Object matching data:
[Start of section]

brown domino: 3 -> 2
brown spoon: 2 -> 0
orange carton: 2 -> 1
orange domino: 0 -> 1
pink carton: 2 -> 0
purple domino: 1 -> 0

[End of section]

● **TASK DETAILS**
Print the data again exactly.

● **FINAL ANSWER**
brown domino: 3 -> 2
brown spoon: 2 -> 0
orange carton: 2 -> 1
orange domino: 0 -> 1
pink carton: 2 -> 0
purple domino: 1 -> 0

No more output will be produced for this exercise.